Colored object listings

= = = = = = =

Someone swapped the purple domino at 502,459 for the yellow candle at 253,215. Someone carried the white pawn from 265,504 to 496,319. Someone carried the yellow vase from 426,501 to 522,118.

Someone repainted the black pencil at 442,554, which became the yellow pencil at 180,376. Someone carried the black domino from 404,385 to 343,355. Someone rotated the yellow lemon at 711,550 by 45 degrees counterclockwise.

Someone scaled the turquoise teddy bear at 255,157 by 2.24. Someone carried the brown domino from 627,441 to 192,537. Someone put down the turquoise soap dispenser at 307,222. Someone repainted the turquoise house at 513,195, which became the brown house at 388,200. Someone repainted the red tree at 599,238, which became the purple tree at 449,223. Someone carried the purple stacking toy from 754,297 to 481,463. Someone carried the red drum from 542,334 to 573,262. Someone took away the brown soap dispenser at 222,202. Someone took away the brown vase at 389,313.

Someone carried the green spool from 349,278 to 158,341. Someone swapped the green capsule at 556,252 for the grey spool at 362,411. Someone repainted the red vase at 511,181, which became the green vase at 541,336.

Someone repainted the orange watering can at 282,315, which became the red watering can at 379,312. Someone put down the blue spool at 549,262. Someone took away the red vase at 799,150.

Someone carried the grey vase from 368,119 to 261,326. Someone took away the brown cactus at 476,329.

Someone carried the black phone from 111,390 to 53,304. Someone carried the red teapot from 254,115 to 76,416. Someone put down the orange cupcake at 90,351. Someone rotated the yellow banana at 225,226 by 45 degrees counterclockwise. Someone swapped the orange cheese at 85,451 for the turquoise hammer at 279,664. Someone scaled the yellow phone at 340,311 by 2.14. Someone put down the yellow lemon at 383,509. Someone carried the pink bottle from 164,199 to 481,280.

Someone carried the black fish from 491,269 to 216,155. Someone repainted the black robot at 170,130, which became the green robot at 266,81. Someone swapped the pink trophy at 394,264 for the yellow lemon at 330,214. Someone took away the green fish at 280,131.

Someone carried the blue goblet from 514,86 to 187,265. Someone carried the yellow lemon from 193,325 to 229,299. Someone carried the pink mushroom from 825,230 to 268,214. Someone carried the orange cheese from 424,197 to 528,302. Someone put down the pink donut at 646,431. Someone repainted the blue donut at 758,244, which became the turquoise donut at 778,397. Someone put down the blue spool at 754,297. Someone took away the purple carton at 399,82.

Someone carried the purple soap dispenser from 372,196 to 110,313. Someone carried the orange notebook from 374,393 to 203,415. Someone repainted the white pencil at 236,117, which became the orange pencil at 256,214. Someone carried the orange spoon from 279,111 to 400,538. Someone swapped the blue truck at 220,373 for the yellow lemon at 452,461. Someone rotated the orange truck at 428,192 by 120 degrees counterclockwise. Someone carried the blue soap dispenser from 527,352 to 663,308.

= = = = = = =

Exercise objective | Your reply should consist only of the lines from the one containing "Someone carried the black fish" through the last line of the records, each reproduced exactly.

Expected answer |
Someone carried the black fish from 491,269 to 216,155. Someone repainted the black robot at 170,130, which became the green robot at 266,81. Someone swapped the pink trophy at 394,264 for the yellow lemon at 330,214. Someone took away the green fish at 280,131.

Someone carried the blue goblet from 514,86 to 187,265. Someone carried the yellow lemon from 193,325 to 229,299. Someone carried the pink mushroom from 825,230 to 268,214. Someone carried the orange cheese from 424,197 to 528,302. Someone put down the pink donut at 646,431. Someone repainted the blue donut at 758,244, which became the turquoise donut at 778,397. Someone put down the blue spool at 754,297. Someone took away the purple carton at 399,82.

Someone carried the purple soap dispenser from 372,196 to 110,313. Someone carried the orange notebook from 374,393 to 203,415. Someone repainted the white pencil at 236,117, which became the orange pencil at 256,214. Someone carried the orange spoon from 279,111 to 400,538. Someone swapped the blue truck at 220,373 for the yellow lemon at 452,461. Someone rotated the orange truck at 428,192 by 120 degrees counterclockwise. Someone carried the blue soap dispenser from 527,352 to 663,308.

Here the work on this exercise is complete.